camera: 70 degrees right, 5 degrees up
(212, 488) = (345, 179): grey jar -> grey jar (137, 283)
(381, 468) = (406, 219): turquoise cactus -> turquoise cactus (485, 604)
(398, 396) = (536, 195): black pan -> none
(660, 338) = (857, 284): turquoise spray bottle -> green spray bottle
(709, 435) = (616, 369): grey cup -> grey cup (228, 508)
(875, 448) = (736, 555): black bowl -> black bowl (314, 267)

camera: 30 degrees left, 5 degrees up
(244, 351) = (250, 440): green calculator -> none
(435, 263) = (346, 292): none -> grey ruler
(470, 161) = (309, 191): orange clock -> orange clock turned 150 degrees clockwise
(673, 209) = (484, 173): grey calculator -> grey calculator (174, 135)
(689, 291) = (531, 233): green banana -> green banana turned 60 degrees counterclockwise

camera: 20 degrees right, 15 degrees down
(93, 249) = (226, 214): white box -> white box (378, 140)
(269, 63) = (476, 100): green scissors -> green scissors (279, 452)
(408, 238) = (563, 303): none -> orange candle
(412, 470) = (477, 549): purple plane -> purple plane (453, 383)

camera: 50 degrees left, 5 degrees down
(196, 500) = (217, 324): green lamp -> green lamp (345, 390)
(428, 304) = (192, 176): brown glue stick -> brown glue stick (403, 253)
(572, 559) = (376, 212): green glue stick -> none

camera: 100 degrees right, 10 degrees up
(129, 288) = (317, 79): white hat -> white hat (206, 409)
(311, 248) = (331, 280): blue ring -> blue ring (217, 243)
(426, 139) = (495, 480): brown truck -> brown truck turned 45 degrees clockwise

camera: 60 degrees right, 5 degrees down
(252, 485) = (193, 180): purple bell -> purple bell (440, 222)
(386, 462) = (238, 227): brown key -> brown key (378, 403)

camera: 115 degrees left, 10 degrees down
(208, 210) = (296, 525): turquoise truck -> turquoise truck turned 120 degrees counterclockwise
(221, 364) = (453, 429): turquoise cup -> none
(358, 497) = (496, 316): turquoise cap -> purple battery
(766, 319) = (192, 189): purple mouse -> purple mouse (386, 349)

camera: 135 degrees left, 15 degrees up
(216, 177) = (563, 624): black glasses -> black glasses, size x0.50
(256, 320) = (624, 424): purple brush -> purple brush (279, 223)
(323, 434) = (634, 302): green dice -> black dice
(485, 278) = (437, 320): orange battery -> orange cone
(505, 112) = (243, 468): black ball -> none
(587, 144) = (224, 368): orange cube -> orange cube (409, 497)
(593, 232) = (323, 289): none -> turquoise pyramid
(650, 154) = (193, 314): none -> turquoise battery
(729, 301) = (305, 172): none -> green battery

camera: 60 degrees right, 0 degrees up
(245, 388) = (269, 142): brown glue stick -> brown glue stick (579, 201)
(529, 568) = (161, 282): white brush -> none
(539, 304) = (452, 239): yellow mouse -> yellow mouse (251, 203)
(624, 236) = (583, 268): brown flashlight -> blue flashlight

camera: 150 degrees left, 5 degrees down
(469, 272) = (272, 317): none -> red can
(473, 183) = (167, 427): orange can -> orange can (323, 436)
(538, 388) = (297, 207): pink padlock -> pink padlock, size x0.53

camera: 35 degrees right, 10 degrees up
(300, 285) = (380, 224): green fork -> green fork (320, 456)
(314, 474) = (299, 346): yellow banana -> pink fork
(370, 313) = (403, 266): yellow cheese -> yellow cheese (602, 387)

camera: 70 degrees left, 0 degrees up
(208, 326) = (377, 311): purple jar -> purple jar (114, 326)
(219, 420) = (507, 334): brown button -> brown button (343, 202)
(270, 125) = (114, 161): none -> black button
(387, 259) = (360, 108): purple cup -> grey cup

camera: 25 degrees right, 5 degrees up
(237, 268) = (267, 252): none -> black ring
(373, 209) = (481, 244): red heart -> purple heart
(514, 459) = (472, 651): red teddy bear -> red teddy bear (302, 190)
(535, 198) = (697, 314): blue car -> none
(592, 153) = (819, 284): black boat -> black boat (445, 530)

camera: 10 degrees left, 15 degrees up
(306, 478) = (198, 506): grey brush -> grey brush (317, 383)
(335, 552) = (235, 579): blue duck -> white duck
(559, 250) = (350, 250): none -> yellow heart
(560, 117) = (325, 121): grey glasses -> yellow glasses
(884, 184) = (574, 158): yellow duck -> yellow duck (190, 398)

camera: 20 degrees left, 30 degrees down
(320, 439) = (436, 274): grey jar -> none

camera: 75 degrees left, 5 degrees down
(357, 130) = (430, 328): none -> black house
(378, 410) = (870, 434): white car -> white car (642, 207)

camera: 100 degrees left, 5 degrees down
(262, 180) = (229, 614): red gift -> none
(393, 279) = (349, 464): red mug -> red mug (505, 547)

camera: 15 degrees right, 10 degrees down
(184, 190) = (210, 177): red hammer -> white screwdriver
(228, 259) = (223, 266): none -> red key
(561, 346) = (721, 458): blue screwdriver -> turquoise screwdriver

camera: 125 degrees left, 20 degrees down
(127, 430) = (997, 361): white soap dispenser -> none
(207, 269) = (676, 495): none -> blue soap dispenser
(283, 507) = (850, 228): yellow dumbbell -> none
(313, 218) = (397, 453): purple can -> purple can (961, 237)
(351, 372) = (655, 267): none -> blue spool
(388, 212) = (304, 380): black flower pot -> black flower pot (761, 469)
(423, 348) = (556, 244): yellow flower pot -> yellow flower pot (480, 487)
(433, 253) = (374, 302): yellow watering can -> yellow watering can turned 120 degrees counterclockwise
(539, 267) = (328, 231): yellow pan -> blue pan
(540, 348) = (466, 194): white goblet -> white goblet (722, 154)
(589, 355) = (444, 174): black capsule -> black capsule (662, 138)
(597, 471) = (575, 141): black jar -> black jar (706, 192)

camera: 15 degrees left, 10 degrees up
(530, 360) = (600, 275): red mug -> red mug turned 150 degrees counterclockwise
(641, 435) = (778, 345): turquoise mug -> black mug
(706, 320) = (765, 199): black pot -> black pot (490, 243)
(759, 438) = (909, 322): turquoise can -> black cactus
————
Aim of the task: Print out all the entries above exactly.

Result of this exercise:
camera: 70 degrees right, 5 degrees up
(212, 488) = (345, 179): grey jar -> grey jar (137, 283)
(381, 468) = (406, 219): turquoise cactus -> turquoise cactus (485, 604)
(398, 396) = (536, 195): black pan -> none
(660, 338) = (857, 284): turquoise spray bottle -> green spray bottle
(709, 435) = (616, 369): grey cup -> grey cup (228, 508)
(875, 448) = (736, 555): black bowl -> black bowl (314, 267)

camera: 30 degrees left, 5 degrees up
(244, 351) = (250, 440): green calculator -> none
(435, 263) = (346, 292): none -> grey ruler
(470, 161) = (309, 191): orange clock -> orange clock turned 150 degrees clockwise
(673, 209) = (484, 173): grey calculator -> grey calculator (174, 135)
(689, 291) = (531, 233): green banana -> green banana turned 60 degrees counterclockwise

camera: 20 degrees right, 15 degrees down
(93, 249) = (226, 214): white box -> white box (378, 140)
(269, 63) = (476, 100): green scissors -> green scissors (279, 452)
(408, 238) = (563, 303): none -> orange candle
(412, 470) = (477, 549): purple plane -> purple plane (453, 383)

camera: 50 degrees left, 5 degrees down
(196, 500) = (217, 324): green lamp -> green lamp (345, 390)
(428, 304) = (192, 176): brown glue stick -> brown glue stick (403, 253)
(572, 559) = (376, 212): green glue stick -> none

camera: 100 degrees right, 10 degrees up
(129, 288) = (317, 79): white hat -> white hat (206, 409)
(311, 248) = (331, 280): blue ring -> blue ring (217, 243)
(426, 139) = (495, 480): brown truck -> brown truck turned 45 degrees clockwise

camera: 60 degrees right, 5 degrees down
(252, 485) = (193, 180): purple bell -> purple bell (440, 222)
(386, 462) = (238, 227): brown key -> brown key (378, 403)

camera: 115 degrees left, 10 degrees down
(208, 210) = (296, 525): turquoise truck -> turquoise truck turned 120 degrees counterclockwise
(221, 364) = (453, 429): turquoise cup -> none
(358, 497) = (496, 316): turquoise cap -> purple battery
(766, 319) = (192, 189): purple mouse -> purple mouse (386, 349)

camera: 135 degrees left, 15 degrees up
(216, 177) = (563, 624): black glasses -> black glasses, size x0.50
(256, 320) = (624, 424): purple brush -> purple brush (279, 223)
(323, 434) = (634, 302): green dice -> black dice
(485, 278) = (437, 320): orange battery -> orange cone
(505, 112) = (243, 468): black ball -> none
(587, 144) = (224, 368): orange cube -> orange cube (409, 497)
(593, 232) = (323, 289): none -> turquoise pyramid
(650, 154) = (193, 314): none -> turquoise battery
(729, 301) = (305, 172): none -> green battery

camera: 60 degrees right, 0 degrees up
(245, 388) = (269, 142): brown glue stick -> brown glue stick (579, 201)
(529, 568) = (161, 282): white brush -> none
(539, 304) = (452, 239): yellow mouse -> yellow mouse (251, 203)
(624, 236) = (583, 268): brown flashlight -> blue flashlight

camera: 150 degrees left, 5 degrees down
(469, 272) = (272, 317): none -> red can
(473, 183) = (167, 427): orange can -> orange can (323, 436)
(538, 388) = (297, 207): pink padlock -> pink padlock, size x0.53

camera: 35 degrees right, 10 degrees up
(300, 285) = (380, 224): green fork -> green fork (320, 456)
(314, 474) = (299, 346): yellow banana -> pink fork
(370, 313) = (403, 266): yellow cheese -> yellow cheese (602, 387)

camera: 70 degrees left, 0 degrees up
(208, 326) = (377, 311): purple jar -> purple jar (114, 326)
(219, 420) = (507, 334): brown button -> brown button (343, 202)
(270, 125) = (114, 161): none -> black button
(387, 259) = (360, 108): purple cup -> grey cup

camera: 25 degrees right, 5 degrees up
(237, 268) = (267, 252): none -> black ring
(373, 209) = (481, 244): red heart -> purple heart
(514, 459) = (472, 651): red teddy bear -> red teddy bear (302, 190)
(535, 198) = (697, 314): blue car -> none
(592, 153) = (819, 284): black boat -> black boat (445, 530)

camera: 10 degrees left, 15 degrees up
(306, 478) = (198, 506): grey brush -> grey brush (317, 383)
(335, 552) = (235, 579): blue duck -> white duck
(559, 250) = (350, 250): none -> yellow heart
(560, 117) = (325, 121): grey glasses -> yellow glasses
(884, 184) = (574, 158): yellow duck -> yellow duck (190, 398)

camera: 20 degrees left, 30 degrees down
(320, 439) = (436, 274): grey jar -> none

camera: 75 degrees left, 5 degrees down
(357, 130) = (430, 328): none -> black house
(378, 410) = (870, 434): white car -> white car (642, 207)

camera: 100 degrees left, 5 degrees down
(262, 180) = (229, 614): red gift -> none
(393, 279) = (349, 464): red mug -> red mug (505, 547)

camera: 15 degrees right, 10 degrees down
(184, 190) = (210, 177): red hammer -> white screwdriver
(228, 259) = (223, 266): none -> red key
(561, 346) = (721, 458): blue screwdriver -> turquoise screwdriver

camera: 125 degrees left, 20 degrees down
(127, 430) = (997, 361): white soap dispenser -> none
(207, 269) = (676, 495): none -> blue soap dispenser
(283, 507) = (850, 228): yellow dumbbell -> none
(313, 218) = (397, 453): purple can -> purple can (961, 237)
(351, 372) = (655, 267): none -> blue spool
(388, 212) = (304, 380): black flower pot -> black flower pot (761, 469)
(423, 348) = (556, 244): yellow flower pot -> yellow flower pot (480, 487)
(433, 253) = (374, 302): yellow watering can -> yellow watering can turned 120 degrees counterclockwise
(539, 267) = (328, 231): yellow pan -> blue pan
(540, 348) = (466, 194): white goblet -> white goblet (722, 154)
(589, 355) = (444, 174): black capsule -> black capsule (662, 138)
(597, 471) = (575, 141): black jar -> black jar (706, 192)

camera: 15 degrees left, 10 degrees up
(530, 360) = (600, 275): red mug -> red mug turned 150 degrees counterclockwise
(641, 435) = (778, 345): turquoise mug -> black mug
(706, 320) = (765, 199): black pot -> black pot (490, 243)
(759, 438) = (909, 322): turquoise can -> black cactus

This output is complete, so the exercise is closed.